* **Job**: Repeat the lines of the rows below, from the line holding "Give the centreline" through the end of the rows, inclusive, leaving out the pictures.
***** Data shown *****
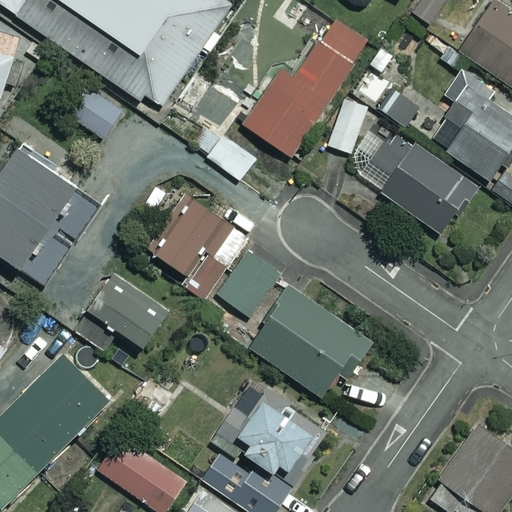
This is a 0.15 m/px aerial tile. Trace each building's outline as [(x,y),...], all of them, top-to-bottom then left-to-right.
[(230,4),(225,0),(0,0),(0,3),(156,111),(230,4)] [(445,0),(416,0),(408,19),(432,30),(445,0)] [(511,13),(492,0),(488,0),(456,48),(511,86),(511,13)] [(297,43),(271,5),(252,19),(278,56),(297,43)] [(365,39),(331,18),(292,81),(275,70),(241,124),(293,156),(365,39)] [(367,101),(423,137),(441,108),(384,72),(395,55),(379,45),(350,91),(367,101)] [(0,94),(12,57),(0,52),(0,94)] [(496,167),(511,145),(511,124),(462,88),(446,110),(463,123),(444,149),(488,180),(496,167)] [(122,107),(100,94),(95,103),(80,94),(67,116),(104,138),(122,107)] [(350,157),(367,101),(345,95),(328,150),(350,157)] [(473,185),(395,128),(360,175),(438,232),(473,185)] [(255,157),(225,134),(208,157),(239,180),(255,157)] [(99,206),(17,148),(0,171),(0,253),(43,284),(99,206)] [(488,180),(482,187),(511,208),(511,178),(496,167),(488,180)] [(247,236),(194,198),(156,252),(192,279),(187,286),(203,297),(247,236)] [(284,269),(250,246),(217,294),(250,317),(284,269)] [(168,311),(110,272),(85,308),(143,347),(168,311)] [(369,339),(289,285),(248,346),(321,395),(337,370),(345,376),(369,339)] [(0,356),(9,344),(0,337),(0,356)] [(110,397),(63,349),(0,412),(0,506),(1,507),(110,397)] [(178,391),(148,377),(135,405),(164,419),(178,391)] [(249,442),(241,452),(266,472),(274,461),(284,469),(317,428),(269,390),(236,431),(249,442)] [(511,447),(475,424),(428,498),(449,511),(452,508),(457,511),(498,511),(511,491),(511,447)] [(163,511),(185,481),(120,437),(98,469),(159,511),(163,511)] [(200,477),(252,511),(273,511),(291,486),(273,474),(267,482),(219,449),(200,477)] [(239,511),(209,491),(194,511),(239,511)]
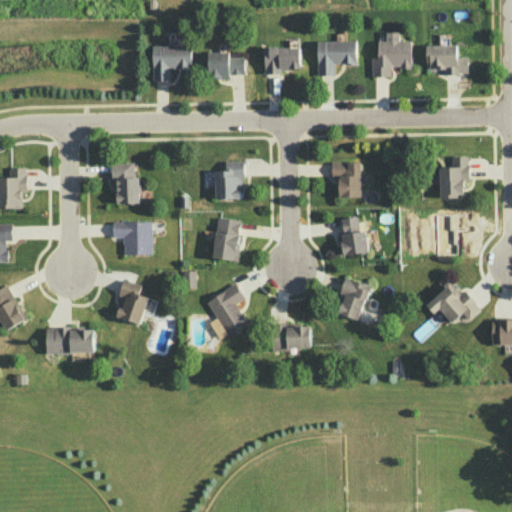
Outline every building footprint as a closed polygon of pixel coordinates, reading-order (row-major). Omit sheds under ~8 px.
[(398,31),(386,31),(386,40),(378,40),(378,57),(371,57),(372,76),(390,76),(390,66),(399,66),(399,68),(411,68),(411,40),(399,40),(398,31)] [(317,40),(356,40),(356,64),(346,64),(346,62),(334,63),(334,74),(317,74),(317,40)] [(457,43),(426,44),(427,69),(444,68),(444,74),(469,74),(468,56),(458,57),(457,43)] [(152,45),(191,45),(191,68),(169,67),(169,79),(152,79),(152,45)] [(299,46),(278,47),(277,45),(269,45),(268,47),(264,47),(264,73),(281,72),(281,69),(300,69),(299,46)] [(229,51),(208,51),(208,78),(230,78),(230,74),(246,73),(245,56),(229,57),(229,51)] [(467,155),(452,156),(452,166),(439,166),(440,197),(458,196),(458,194),(463,193),(463,187),(464,187),(464,180),(469,180),(469,164),(467,164),(467,155)] [(225,160),(243,160),(244,176),(242,176),(242,189),(240,189),(240,197),(215,198),(215,170),(225,170),(225,160)] [(331,161),(361,161),(361,196),(339,197),(339,176),(331,176),(331,161)] [(133,162),(134,176),(138,176),(139,202),(116,202),(116,194),(114,194),(114,179),(111,179),(110,162),(133,162)] [(9,167),(26,166),(26,174),(27,190),(22,190),(22,207),(0,207),(0,176),(9,176),(9,167)] [(341,217),(357,215),(360,230),(364,229),(368,250),(364,251),(365,252),(361,253),(361,252),(343,254),(341,241),(343,241),(342,233),(344,233),(341,217)] [(218,216),(240,219),(238,235),(239,235),(237,259),(212,256),(216,231),(217,232),(218,216)] [(112,221),(151,221),(152,253),(124,253),(124,243),(122,243),(122,236),(113,236),(112,221)] [(0,222),(11,222),(11,239),(5,240),(5,249),(8,249),(7,261),(0,261),(0,222)] [(195,270),(182,270),(183,287),(195,287),(195,270)] [(345,276),(339,292),(343,293),(336,312),(357,319),(364,298),(366,298),(370,286),(345,276)] [(124,278),(118,294),(120,295),(116,307),(118,308),(116,315),(139,323),(148,297),(138,293),(141,284),(124,278)] [(448,281),(443,285),(445,287),(426,304),(434,312),(439,308),(452,321),(462,312),(468,319),(480,309),(464,290),(460,292),(450,281),(448,281)] [(234,282),(222,289),(223,290),(206,301),(226,333),(247,320),(235,303),(244,297),(234,282)] [(6,283),(0,286),(0,319),(6,330),(27,317),(6,283)] [(492,319),(500,318),(500,317),(511,316),(511,343),(492,343),(492,319)] [(279,323),(300,322),(300,325),(310,324),(310,346),(289,347),(289,350),(270,349),(270,336),(280,335),(279,323)] [(46,327),(55,327),(55,325),(83,325),(84,328),(93,328),(94,351),(72,351),(72,352),(46,353),(46,327)]
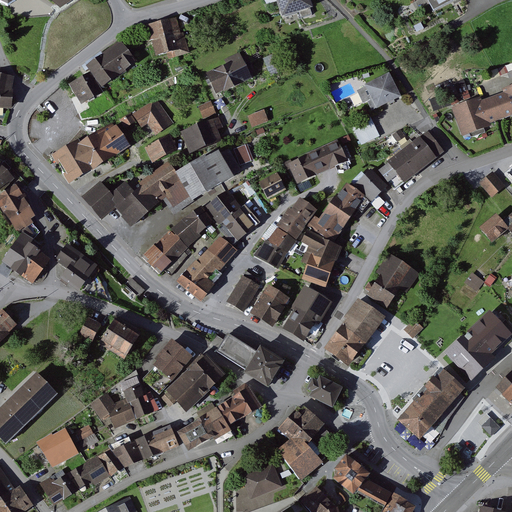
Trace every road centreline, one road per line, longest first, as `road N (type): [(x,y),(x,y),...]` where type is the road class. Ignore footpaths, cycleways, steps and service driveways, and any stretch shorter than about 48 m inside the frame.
road 1 (tertiary): [(312,359),(174,302),(47,177)]
road 2 (residential): [(312,359),(410,196),(437,176),(511,152)]
road 3 (residential): [(288,399),(168,333),(50,291)]
road 4 (residential): [(80,511),(135,478),(238,449),(263,435),(288,399)]
road 5 (tertiary): [(47,177),(17,144),(19,109),(125,22)]
road 6 (residential): [(423,473),(475,397),(511,365)]
road 7 (residential): [(47,177),(28,195),(48,240),(50,291)]
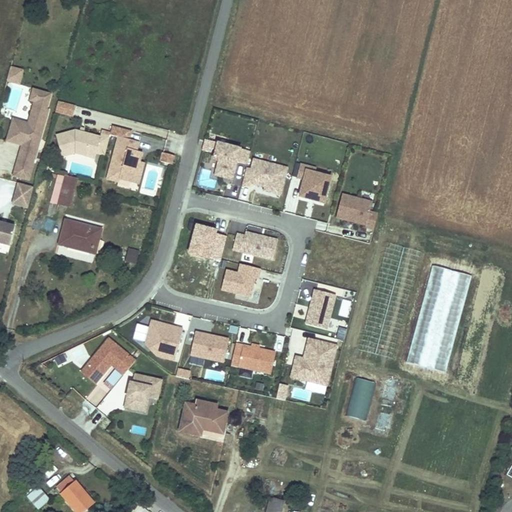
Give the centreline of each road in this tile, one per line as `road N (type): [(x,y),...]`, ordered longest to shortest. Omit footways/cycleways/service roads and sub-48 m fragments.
road 1 (residential): [(175,198),(299,232),(280,313),(270,323),(255,321),(135,293)]
road 2 (unclassified): [(177,511),(0,367)]
road 3 (unclassified): [(175,198),(227,0)]
road 4 (unclassified): [(0,362),(97,322),(135,293)]
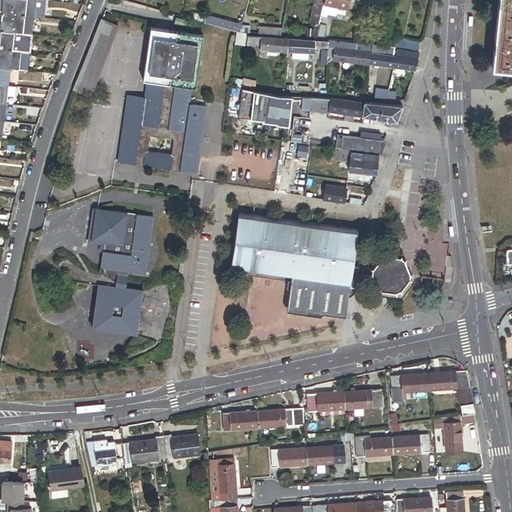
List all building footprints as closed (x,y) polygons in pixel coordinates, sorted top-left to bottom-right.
*****
* **Task answer**:
Give the centreline of each road in this tile, one per line as `road N (type): [(x,y),...]`, ordered longest to shortest. Omit footways/cycleways/service roads and sub-48 m fragments.
road 1 (residential): [(175,198),(299,232),(280,313),(270,323),(255,321),(135,293)]
road 2 (unclassified): [(177,511),(0,367)]
road 3 (unclassified): [(175,198),(227,0)]
road 4 (unclassified): [(0,362),(97,322),(135,293)]
List all building footprints as closed (x,y) polygons in pixel coordinates, sorted top-left to bottom-right.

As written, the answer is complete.